**Exercise prompt:**
Repeat the lines from the one containing "camera: 25 degrees right, 15 degrees down" through the last line of the data, exactly, pictures omitted.

━━━ Extracted records ━━━

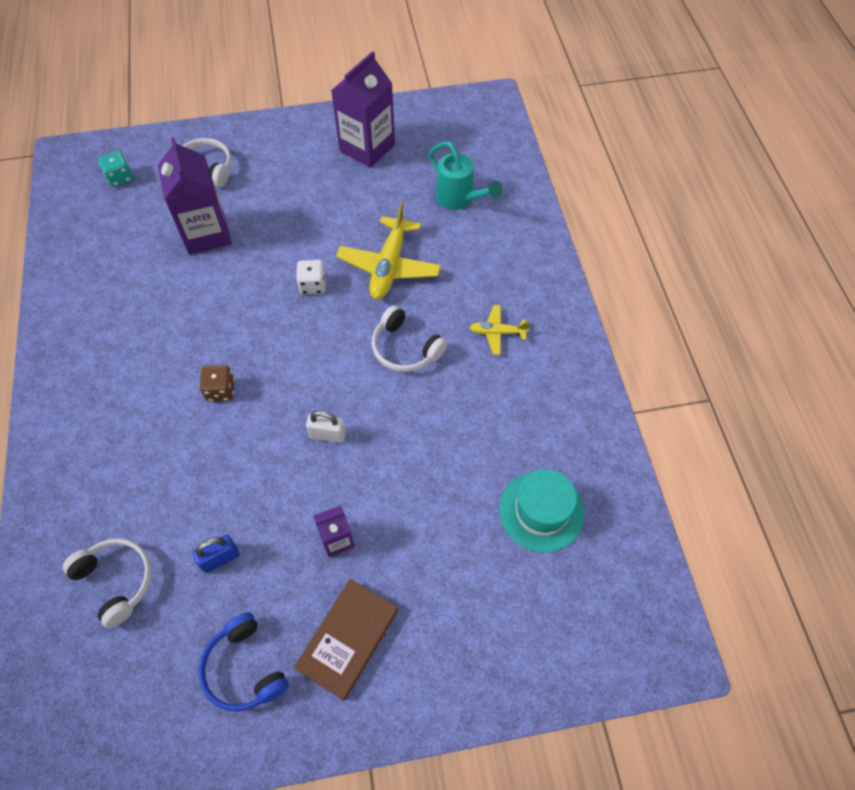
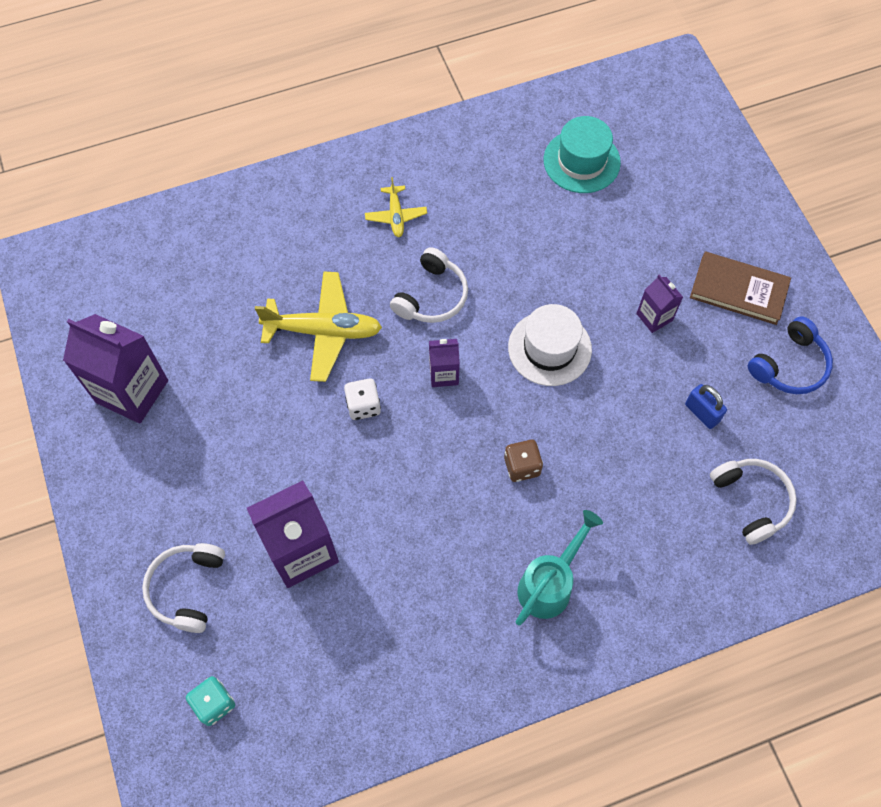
camera: 100 degrees left, 5 degrees up
(116, 581) = (751, 501): white headphones -> white headphones turned 120 degrees clockwise
(325, 346) = (444, 374): none -> purple carton
(328, 435) = (549, 348): white padlock -> white hat
(459, 199) = (212, 274): turquoise watering can -> turquoise watering can (550, 584)

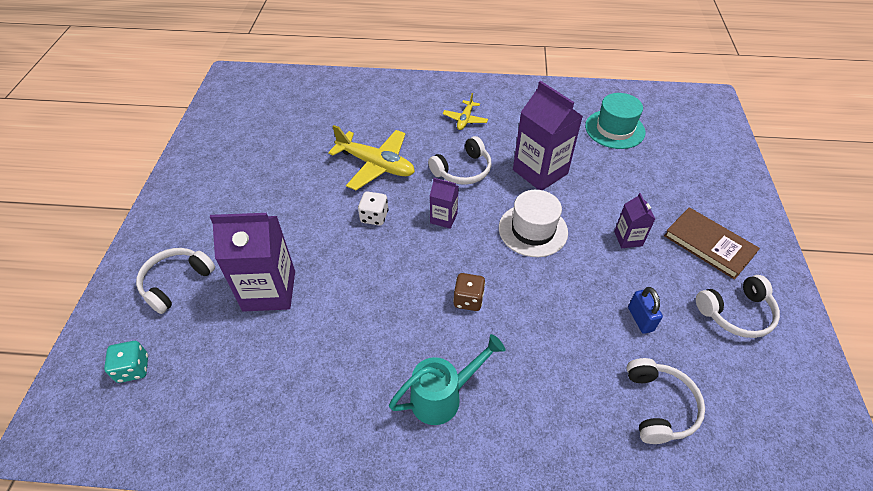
camera: 25 degrees right, 15 degrees down
(132, 391) = (232, 156): purple carton -> purple carton (540, 172)
(789, 365) = (736, 313): blue headphones -> white headphones

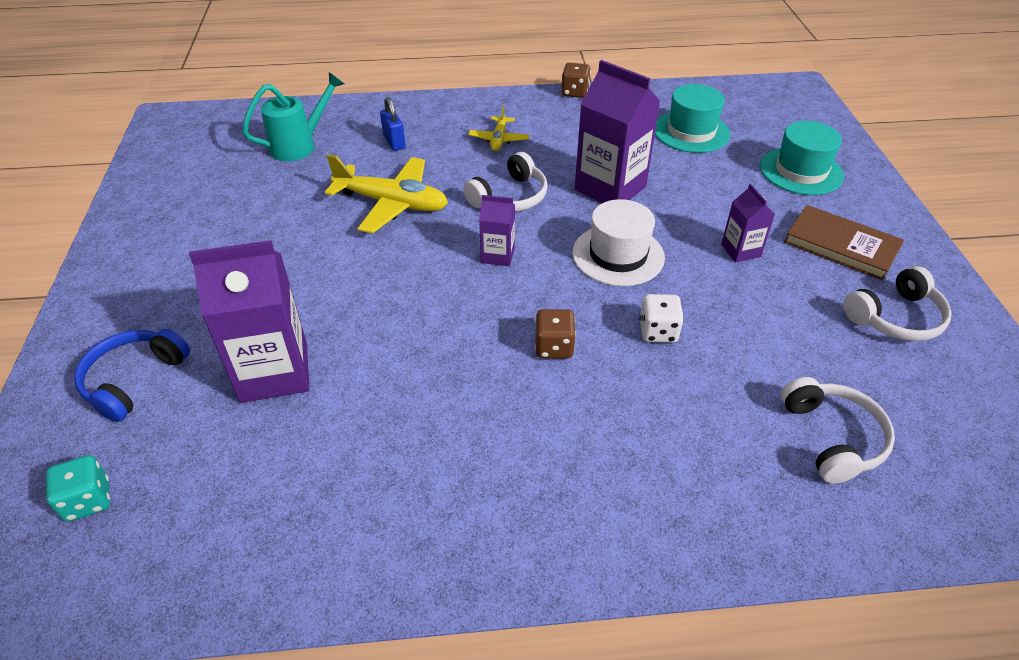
camera: 10 degrees left, 5 degrees down
(176, 282) = (134, 380): white headphones -> blue headphones
(374, 217) = (403, 264): white dice -> white dice (658, 331)
(443, 396) = (549, 469): turquoise watering can -> turquoise watering can (300, 145)
(532, 84) = (575, 92): none -> brown dice
(640, 319) = (781, 340): blue padlock -> blue padlock (394, 142)
(694, 174) = (801, 171): none -> turquoise hat

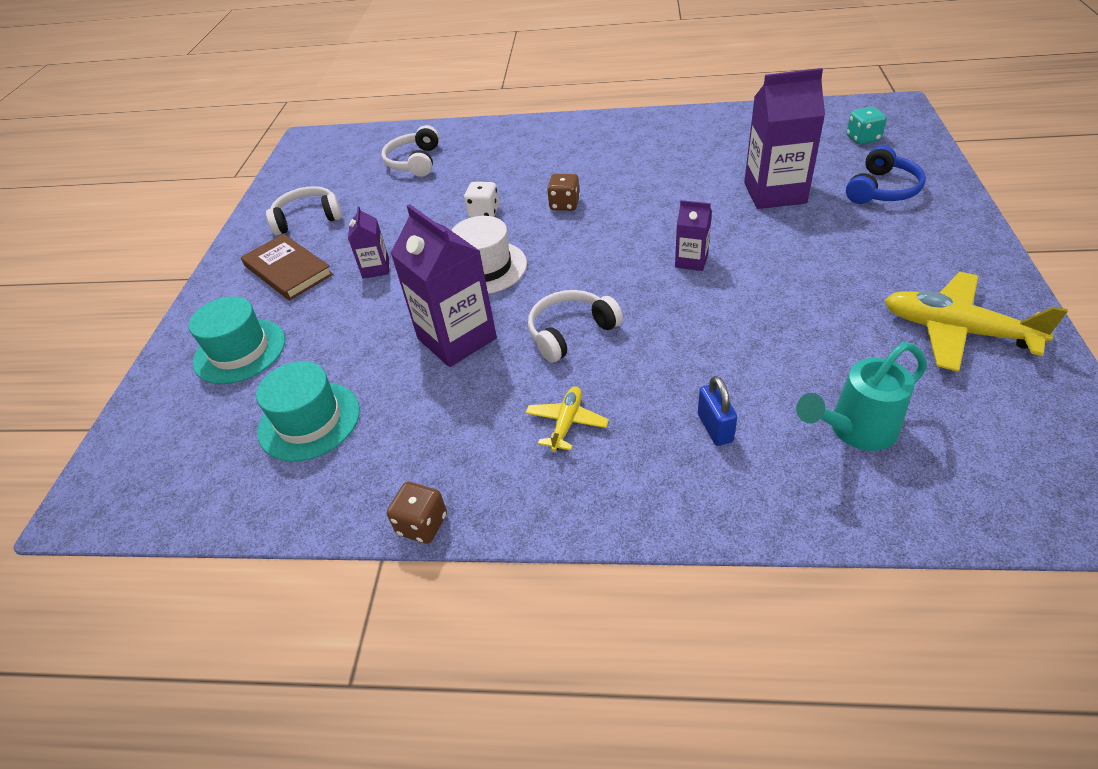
camera: 165 degrees left, 0 degrees up
(392, 203) = (704, 330): yellow plane -> yellow plane (956, 331)
(498, 255) = (595, 271): purple carton -> purple carton (691, 261)

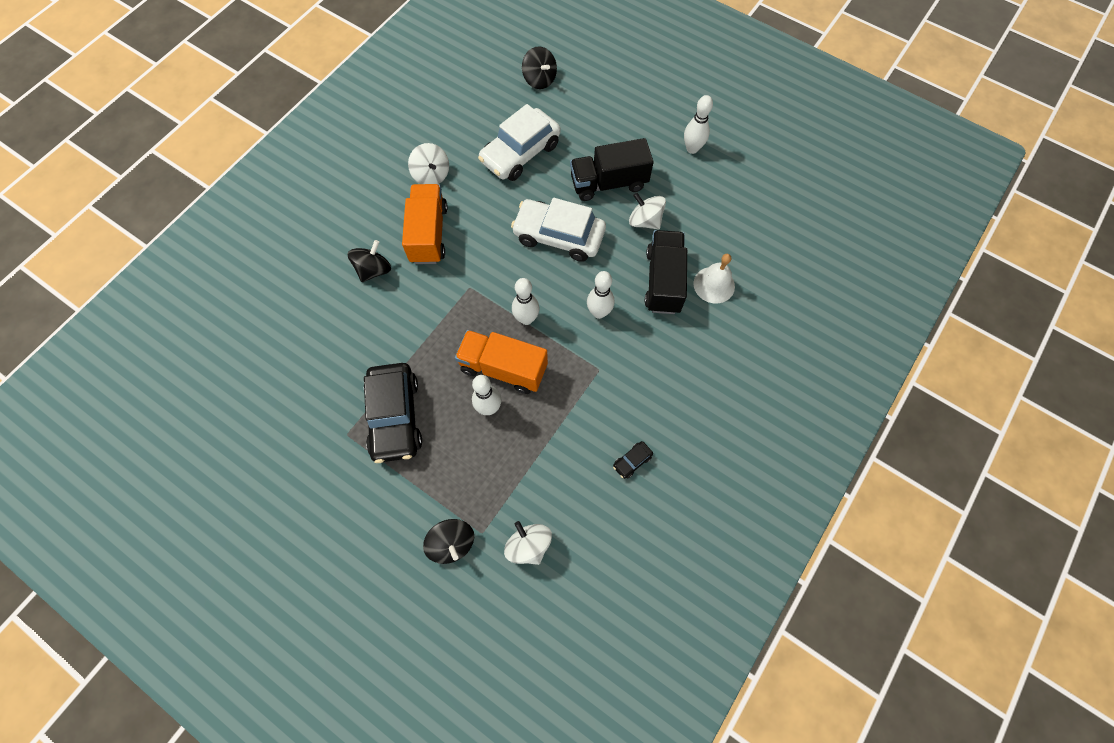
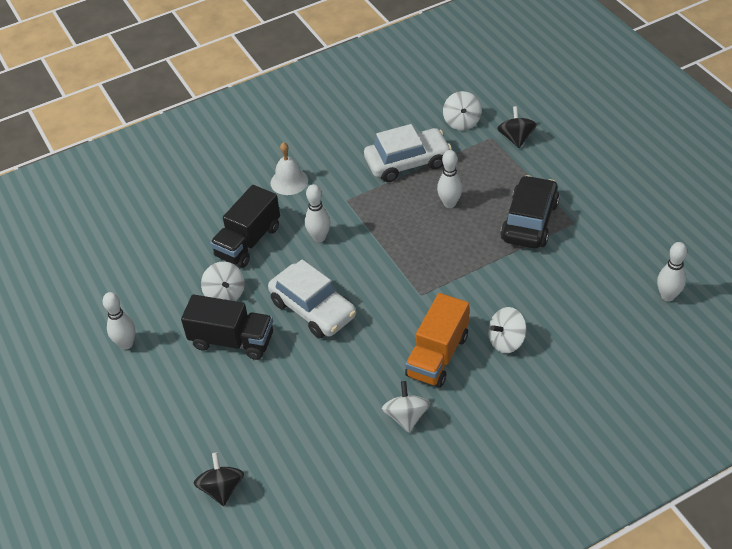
camera: 150 degrees left, 20 degrees down
(374, 270) = (506, 341): black spinning top -> white spinning top
(503, 368) = (423, 225): orange truck -> none
(520, 153) = (299, 405): white car -> white car (407, 162)
(526, 319) = (384, 253): white bowling pin -> white bowling pin (667, 296)
(632, 461) = (360, 141): black car -> none
(714, 285) = (209, 225): white bell -> white bell (289, 181)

━━━

**Output for this task:**
camera: 25 degrees right, 15 degrees down
(132, 391) = (232, 156): purple carton -> purple carton (540, 172)
(789, 365) = (736, 313): blue headphones -> white headphones

camera: 10 degrees left, 5 degrees down
(176, 282) = (134, 380): white headphones -> blue headphones
(374, 217) = (403, 264): white dice -> white dice (658, 331)
(443, 396) = (549, 469): turquoise watering can -> turquoise watering can (300, 145)
(532, 84) = (575, 92): none -> brown dice
(640, 319) = (781, 340): blue padlock -> blue padlock (394, 142)
(694, 174) = (801, 171): none -> turquoise hat

camera: 165 degrees left, 0 degrees up
(392, 203) = (704, 330): yellow plane -> yellow plane (956, 331)
(498, 255) = (595, 271): purple carton -> purple carton (691, 261)

camera: 150 degrees left, 20 degrees down
(374, 270) = (506, 341): black spinning top -> white spinning top
(503, 368) = (423, 225): orange truck -> none
(520, 153) = (299, 405): white car -> white car (407, 162)
(526, 319) = (384, 253): white bowling pin -> white bowling pin (667, 296)
(632, 461) = (360, 141): black car -> none
(714, 285) = (209, 225): white bell -> white bell (289, 181)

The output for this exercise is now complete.